#### Problem
Reproduce only what lies between the first line of the material below and the line containing "(296, 285) = (607, 215): green", with both of those lines included and every line kept exact.

#### Recorded data
○ ○ ○ ○ ○ ○ ○

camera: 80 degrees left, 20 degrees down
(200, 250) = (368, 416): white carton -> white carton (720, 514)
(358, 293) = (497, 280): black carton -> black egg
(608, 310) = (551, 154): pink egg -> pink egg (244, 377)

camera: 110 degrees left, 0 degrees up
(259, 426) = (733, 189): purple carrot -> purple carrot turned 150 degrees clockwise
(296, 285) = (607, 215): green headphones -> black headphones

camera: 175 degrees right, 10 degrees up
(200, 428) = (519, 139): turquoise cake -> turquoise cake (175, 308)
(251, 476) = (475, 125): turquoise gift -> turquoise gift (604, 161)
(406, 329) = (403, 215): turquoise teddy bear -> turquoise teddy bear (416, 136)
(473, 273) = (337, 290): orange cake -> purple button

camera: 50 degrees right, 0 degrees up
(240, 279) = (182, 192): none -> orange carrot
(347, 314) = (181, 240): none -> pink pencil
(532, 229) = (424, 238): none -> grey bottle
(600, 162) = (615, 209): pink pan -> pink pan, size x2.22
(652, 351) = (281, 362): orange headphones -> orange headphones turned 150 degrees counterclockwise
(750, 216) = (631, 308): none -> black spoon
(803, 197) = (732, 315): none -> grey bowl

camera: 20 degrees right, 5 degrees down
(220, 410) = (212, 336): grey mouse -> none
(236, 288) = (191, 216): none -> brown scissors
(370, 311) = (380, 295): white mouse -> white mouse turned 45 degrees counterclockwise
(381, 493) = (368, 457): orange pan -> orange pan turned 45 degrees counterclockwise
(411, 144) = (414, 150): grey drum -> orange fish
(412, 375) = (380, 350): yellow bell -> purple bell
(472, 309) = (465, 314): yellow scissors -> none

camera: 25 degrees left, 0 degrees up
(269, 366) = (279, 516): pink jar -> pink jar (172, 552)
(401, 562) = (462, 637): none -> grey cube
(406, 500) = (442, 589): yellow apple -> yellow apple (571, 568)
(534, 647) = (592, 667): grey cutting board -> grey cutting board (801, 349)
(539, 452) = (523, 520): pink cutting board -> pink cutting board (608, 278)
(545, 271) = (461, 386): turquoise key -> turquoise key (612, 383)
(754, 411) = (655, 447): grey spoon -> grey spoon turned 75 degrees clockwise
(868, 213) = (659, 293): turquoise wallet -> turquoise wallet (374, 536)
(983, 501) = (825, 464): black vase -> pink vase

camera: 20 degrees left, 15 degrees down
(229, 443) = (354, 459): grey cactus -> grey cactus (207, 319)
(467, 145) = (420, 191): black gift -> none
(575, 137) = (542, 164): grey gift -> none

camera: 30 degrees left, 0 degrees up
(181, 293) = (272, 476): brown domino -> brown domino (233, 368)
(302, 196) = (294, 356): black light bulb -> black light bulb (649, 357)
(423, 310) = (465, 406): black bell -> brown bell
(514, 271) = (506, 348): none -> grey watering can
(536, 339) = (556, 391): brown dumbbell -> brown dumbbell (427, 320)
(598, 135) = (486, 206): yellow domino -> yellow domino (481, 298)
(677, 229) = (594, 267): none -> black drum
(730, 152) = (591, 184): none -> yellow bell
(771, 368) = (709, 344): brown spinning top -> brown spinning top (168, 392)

○ ○ ○ ○ ○ ○ ○

#### Expected answer
camera: 80 degrees left, 20 degrees down
(200, 250) = (368, 416): white carton -> white carton (720, 514)
(358, 293) = (497, 280): black carton -> black egg
(608, 310) = (551, 154): pink egg -> pink egg (244, 377)

camera: 110 degrees left, 0 degrees up
(259, 426) = (733, 189): purple carrot -> purple carrot turned 150 degrees clockwise
(296, 285) = (607, 215): green headphones -> black headphones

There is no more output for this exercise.